■ To do
Every record below is to be restated word for word, and no picture is to be copied.

Scene difference descriptions:
★ ★ ★ ★

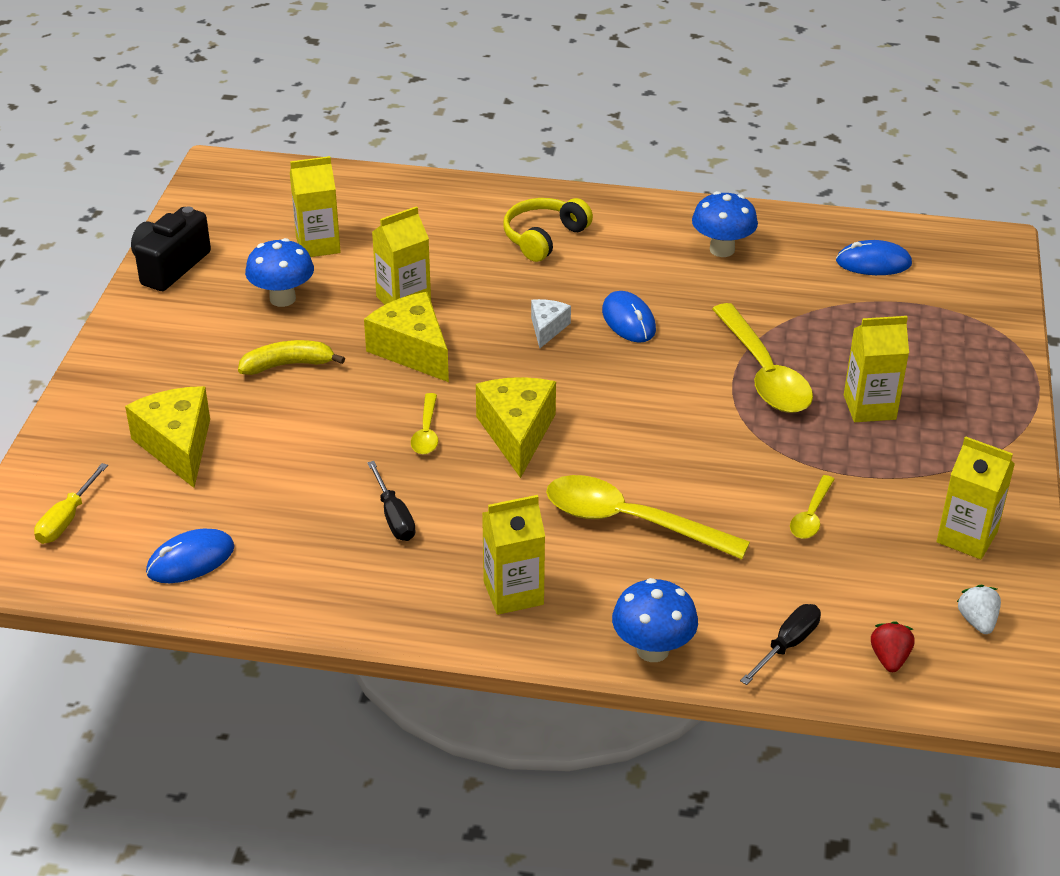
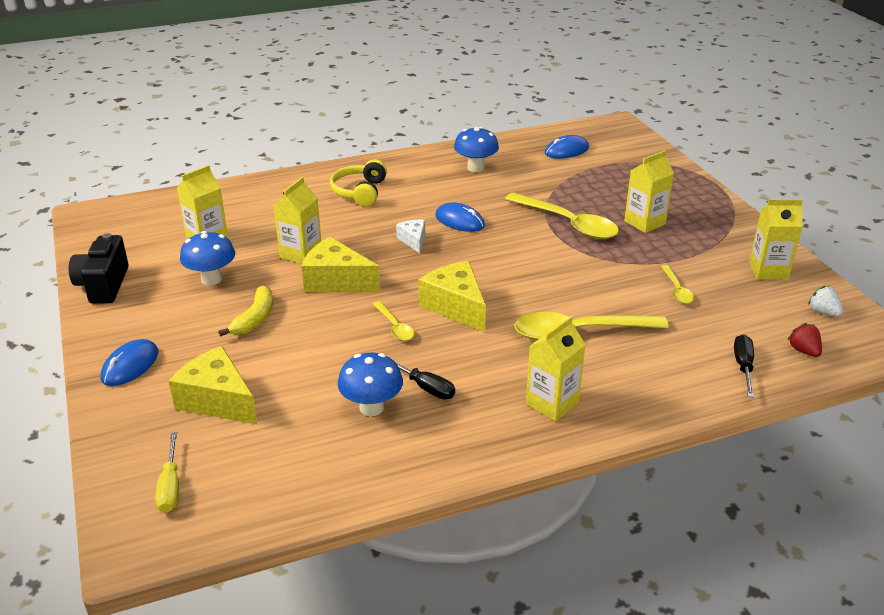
camera: 30 degrees left, 5 degrees down
(191, 560) = (301, 475): blue mouse -> blue mouse (130, 365)
(288, 365) = (254, 319): yellow banana -> yellow banana turned 150 degrees clockwise
(652, 650) = (672, 402): blue mushroom -> blue mushroom (371, 407)

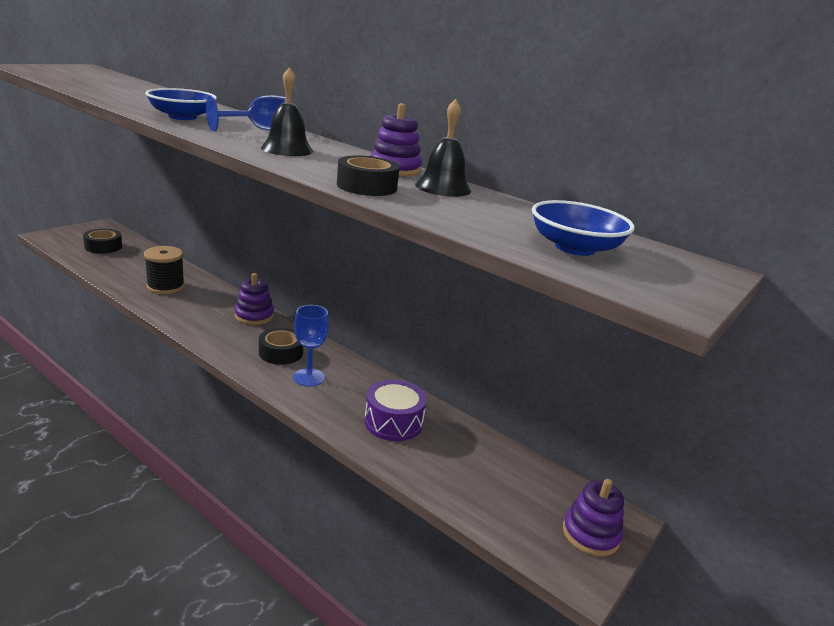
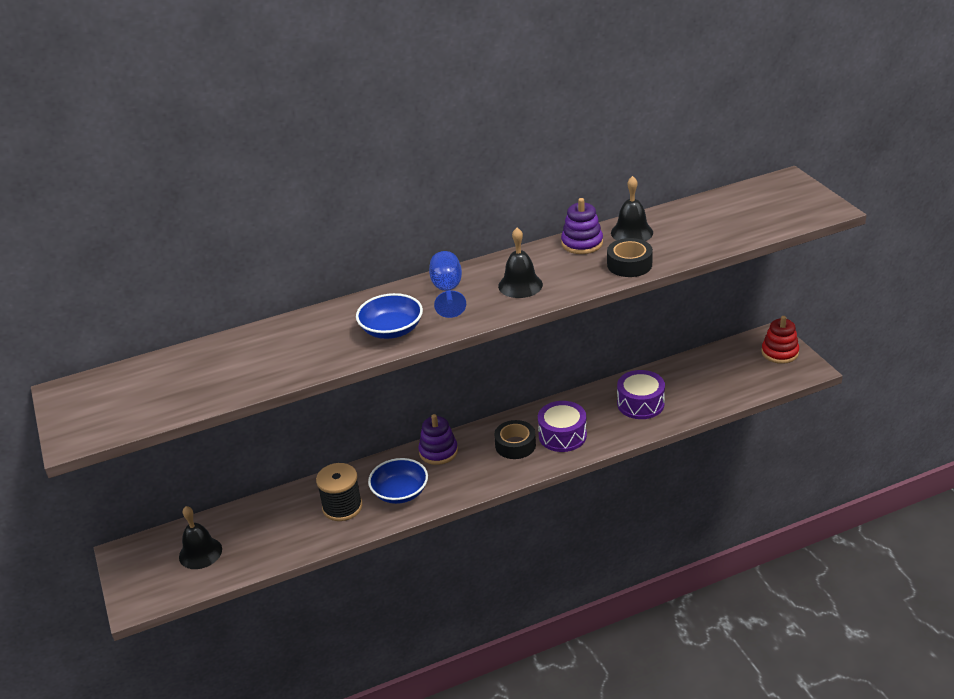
camera: 55 degrees left, 10 degrees up
(103, 247) = (200, 553): black tape -> black bell
(309, 377) = (562, 435): blue goblet -> purple drum
(574, 248) = (754, 214): blue bowl -> blue bowl (400, 492)
(590, 534) = (779, 353): purple stacking toy -> red stacking toy

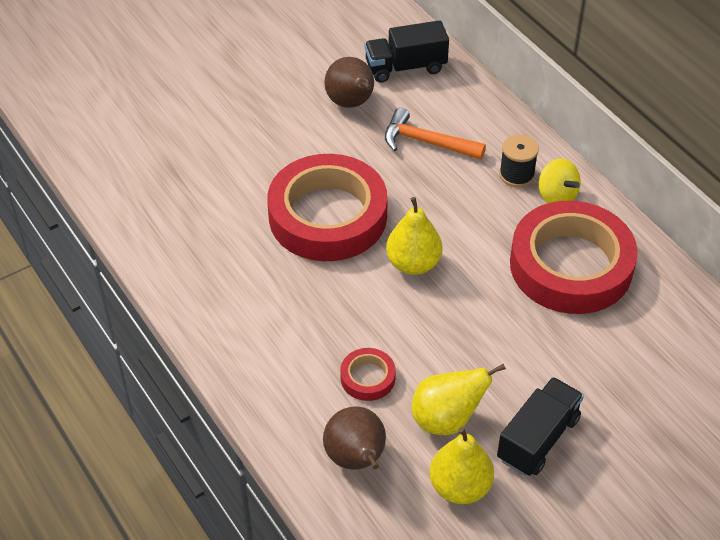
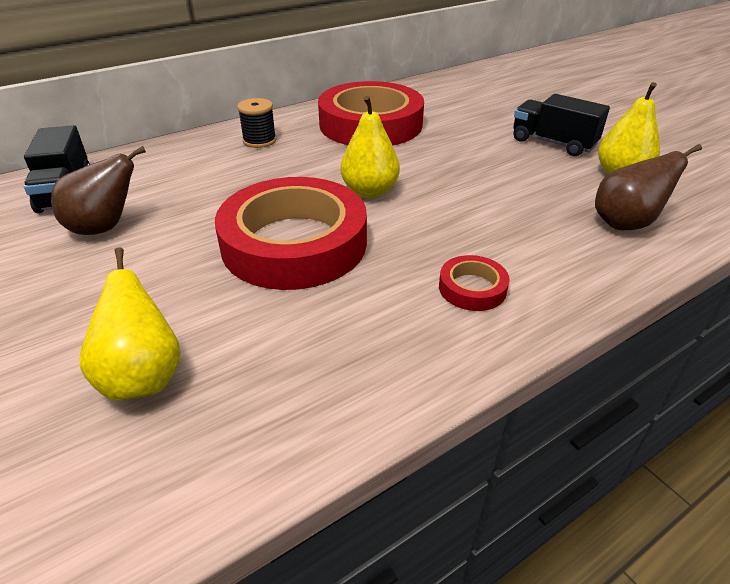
camera: 90 degrees left, 10 degrees down
(367, 377) = (523, 217): red tape -> red tape (472, 288)
(426, 142) = (196, 182): orange hammer -> none
(446, 419) = (554, 178): yellow pear -> yellow pear (143, 377)
(556, 196) = (291, 126): yellow spinning top -> none

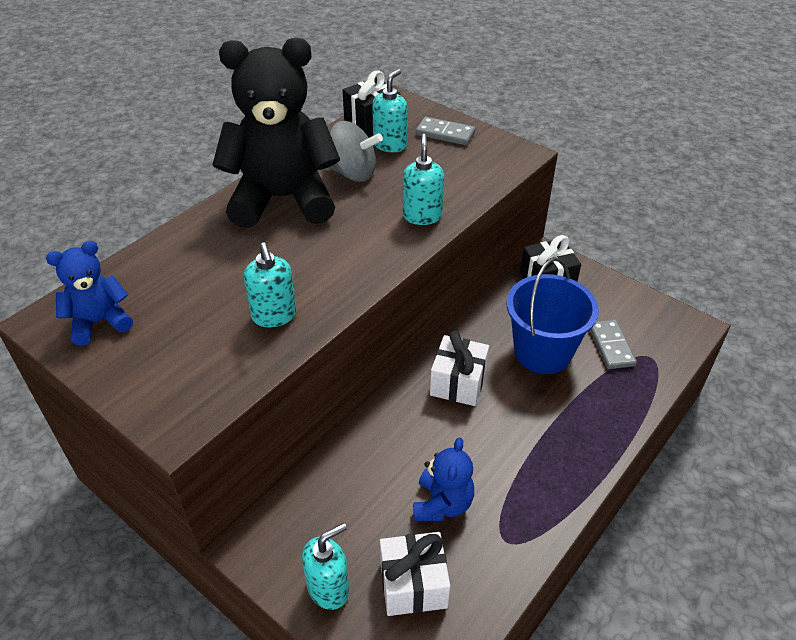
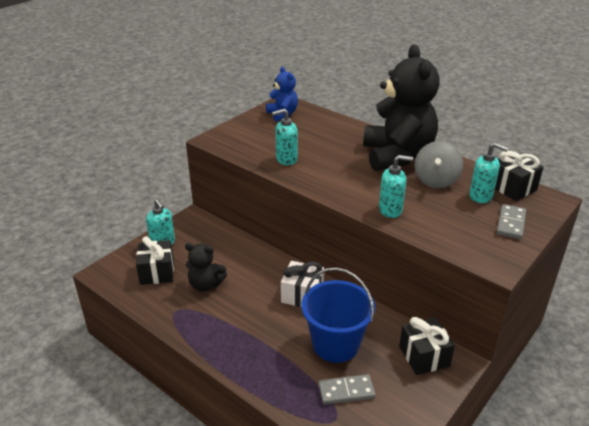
camera: 90 degrees right, 10 degrees down
(413, 584) = (157, 272): white gift -> black gift
(442, 504) = (205, 284): blue teddy bear -> black teddy bear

★ ★ ★ ★

■ Task output
camera: 30 degrees left, 5 degrees down
(191, 560) = (301, 475): blue mouse -> blue mouse (130, 365)
(288, 365) = (254, 319): yellow banana -> yellow banana turned 150 degrees clockwise
(652, 650) = (672, 402): blue mushroom -> blue mushroom (371, 407)

camera: 55 degrees left, 10 degrees up
(103, 247) = (200, 553): black tape -> black bell
(309, 377) = (562, 435): blue goblet -> purple drum
(574, 248) = (754, 214): blue bowl -> blue bowl (400, 492)
(590, 534) = (779, 353): purple stacking toy -> red stacking toy

camera: 90 degrees left, 10 degrees down
(367, 377) = (523, 217): red tape -> red tape (472, 288)
(426, 142) = (196, 182): orange hammer -> none
(446, 419) = (554, 178): yellow pear -> yellow pear (143, 377)
(556, 196) = (291, 126): yellow spinning top -> none

camera: 90 degrees right, 10 degrees down
(413, 584) = (157, 272): white gift -> black gift
(442, 504) = (205, 284): blue teddy bear -> black teddy bear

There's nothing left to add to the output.